Problem details: Write only how many lines in this data include "DUMBBELL".
======== Records for processing ========
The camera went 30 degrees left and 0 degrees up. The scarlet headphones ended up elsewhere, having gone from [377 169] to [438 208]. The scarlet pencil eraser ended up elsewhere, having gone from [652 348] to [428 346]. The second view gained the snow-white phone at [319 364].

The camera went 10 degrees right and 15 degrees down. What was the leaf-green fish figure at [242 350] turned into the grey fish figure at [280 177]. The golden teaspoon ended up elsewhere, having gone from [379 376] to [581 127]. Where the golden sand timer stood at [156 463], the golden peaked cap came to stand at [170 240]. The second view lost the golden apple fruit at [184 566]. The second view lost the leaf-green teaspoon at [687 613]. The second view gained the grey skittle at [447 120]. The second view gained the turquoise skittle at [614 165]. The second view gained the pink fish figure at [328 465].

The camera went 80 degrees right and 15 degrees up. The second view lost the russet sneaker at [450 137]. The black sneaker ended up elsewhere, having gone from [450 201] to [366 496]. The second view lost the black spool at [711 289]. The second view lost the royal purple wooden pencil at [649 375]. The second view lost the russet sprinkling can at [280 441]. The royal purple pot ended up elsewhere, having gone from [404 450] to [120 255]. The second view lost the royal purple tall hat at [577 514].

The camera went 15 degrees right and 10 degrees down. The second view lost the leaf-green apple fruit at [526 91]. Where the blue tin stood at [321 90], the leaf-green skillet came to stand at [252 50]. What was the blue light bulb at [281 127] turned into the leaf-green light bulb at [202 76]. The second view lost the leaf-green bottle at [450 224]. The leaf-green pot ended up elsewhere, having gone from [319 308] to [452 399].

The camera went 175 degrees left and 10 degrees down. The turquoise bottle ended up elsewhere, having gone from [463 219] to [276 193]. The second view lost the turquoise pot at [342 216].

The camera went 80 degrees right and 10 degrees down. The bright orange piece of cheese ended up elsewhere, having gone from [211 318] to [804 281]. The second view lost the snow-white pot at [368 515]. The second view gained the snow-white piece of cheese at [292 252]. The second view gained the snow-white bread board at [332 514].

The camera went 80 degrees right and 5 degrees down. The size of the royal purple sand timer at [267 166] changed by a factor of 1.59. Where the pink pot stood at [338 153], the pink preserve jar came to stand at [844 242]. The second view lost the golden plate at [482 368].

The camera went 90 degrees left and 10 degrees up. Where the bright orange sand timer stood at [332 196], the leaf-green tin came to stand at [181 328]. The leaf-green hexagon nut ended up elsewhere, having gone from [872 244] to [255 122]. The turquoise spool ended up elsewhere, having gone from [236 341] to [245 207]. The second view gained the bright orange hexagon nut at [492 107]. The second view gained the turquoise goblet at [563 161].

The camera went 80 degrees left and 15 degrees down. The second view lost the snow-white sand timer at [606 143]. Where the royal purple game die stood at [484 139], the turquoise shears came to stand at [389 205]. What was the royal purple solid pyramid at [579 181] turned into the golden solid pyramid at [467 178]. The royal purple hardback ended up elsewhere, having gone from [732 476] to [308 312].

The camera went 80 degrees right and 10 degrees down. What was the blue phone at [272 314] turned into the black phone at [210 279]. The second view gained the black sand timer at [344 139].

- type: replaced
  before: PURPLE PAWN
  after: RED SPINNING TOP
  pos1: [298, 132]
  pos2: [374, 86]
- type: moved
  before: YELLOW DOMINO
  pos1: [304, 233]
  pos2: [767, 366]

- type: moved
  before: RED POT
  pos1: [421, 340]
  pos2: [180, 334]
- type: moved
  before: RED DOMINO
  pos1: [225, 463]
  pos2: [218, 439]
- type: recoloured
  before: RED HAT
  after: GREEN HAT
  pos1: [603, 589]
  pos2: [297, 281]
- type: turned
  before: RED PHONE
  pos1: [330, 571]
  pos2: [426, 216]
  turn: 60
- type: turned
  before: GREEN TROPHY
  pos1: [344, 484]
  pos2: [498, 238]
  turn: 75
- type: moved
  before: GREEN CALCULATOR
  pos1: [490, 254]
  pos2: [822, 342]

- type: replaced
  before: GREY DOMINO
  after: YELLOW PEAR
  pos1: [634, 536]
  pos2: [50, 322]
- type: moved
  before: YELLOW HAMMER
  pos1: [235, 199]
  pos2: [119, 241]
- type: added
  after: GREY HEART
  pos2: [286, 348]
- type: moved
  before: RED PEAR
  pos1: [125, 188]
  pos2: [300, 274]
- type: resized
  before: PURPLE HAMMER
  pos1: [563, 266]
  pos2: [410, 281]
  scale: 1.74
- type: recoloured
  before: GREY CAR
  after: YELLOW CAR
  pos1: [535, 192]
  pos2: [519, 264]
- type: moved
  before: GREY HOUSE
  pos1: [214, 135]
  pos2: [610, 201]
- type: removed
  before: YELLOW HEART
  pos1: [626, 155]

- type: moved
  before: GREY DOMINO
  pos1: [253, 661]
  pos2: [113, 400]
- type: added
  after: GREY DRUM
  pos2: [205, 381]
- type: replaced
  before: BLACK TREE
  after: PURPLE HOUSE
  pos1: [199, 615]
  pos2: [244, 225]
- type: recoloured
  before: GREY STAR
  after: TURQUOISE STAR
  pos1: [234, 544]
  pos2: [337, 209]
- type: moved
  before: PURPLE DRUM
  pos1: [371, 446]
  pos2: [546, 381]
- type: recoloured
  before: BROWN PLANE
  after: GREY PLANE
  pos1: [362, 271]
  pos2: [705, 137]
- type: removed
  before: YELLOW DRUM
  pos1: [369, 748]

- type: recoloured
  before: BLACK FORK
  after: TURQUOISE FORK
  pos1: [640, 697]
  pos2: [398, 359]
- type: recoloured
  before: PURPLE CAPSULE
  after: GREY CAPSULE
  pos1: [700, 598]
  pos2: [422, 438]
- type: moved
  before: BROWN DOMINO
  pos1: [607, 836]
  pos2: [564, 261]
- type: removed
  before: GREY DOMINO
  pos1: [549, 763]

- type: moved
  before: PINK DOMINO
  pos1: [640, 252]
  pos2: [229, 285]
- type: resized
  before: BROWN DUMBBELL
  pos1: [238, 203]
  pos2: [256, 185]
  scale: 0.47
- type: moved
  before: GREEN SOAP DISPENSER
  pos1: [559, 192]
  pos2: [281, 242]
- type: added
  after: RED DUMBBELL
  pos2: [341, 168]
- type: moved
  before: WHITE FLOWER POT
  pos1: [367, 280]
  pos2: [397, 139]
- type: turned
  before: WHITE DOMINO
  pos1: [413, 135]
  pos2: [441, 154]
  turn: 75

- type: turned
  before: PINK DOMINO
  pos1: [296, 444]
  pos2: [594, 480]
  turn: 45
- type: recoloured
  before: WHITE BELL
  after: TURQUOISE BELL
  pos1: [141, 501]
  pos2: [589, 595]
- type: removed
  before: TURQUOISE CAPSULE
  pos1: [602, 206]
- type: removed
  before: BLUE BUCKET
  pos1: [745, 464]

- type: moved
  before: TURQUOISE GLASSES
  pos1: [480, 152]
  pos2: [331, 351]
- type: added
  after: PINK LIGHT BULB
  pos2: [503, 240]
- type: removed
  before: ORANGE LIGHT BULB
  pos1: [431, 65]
========
Output for this exercise: 2